● **What the exercise asks**:
Output the data below exactly, without images.

____ Data for this exercise

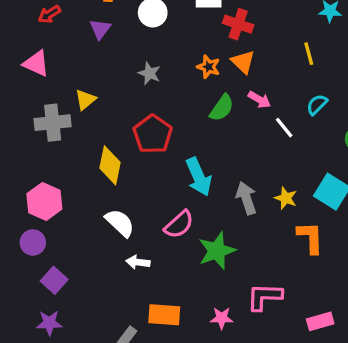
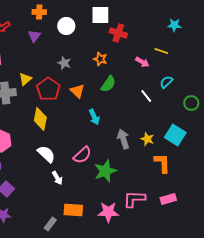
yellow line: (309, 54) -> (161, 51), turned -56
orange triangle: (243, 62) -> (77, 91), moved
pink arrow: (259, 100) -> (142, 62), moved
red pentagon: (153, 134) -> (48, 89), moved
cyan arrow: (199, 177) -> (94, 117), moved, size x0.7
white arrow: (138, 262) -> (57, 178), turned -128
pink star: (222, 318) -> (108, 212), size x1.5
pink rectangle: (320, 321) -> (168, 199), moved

________

● **Task response**:
yellow line: (309, 54) -> (161, 51), turned -56
orange triangle: (243, 62) -> (77, 91), moved
pink arrow: (259, 100) -> (142, 62), moved
red pentagon: (153, 134) -> (48, 89), moved
cyan arrow: (199, 177) -> (94, 117), moved, size x0.7
white arrow: (138, 262) -> (57, 178), turned -128
pink star: (222, 318) -> (108, 212), size x1.5
pink rectangle: (320, 321) -> (168, 199), moved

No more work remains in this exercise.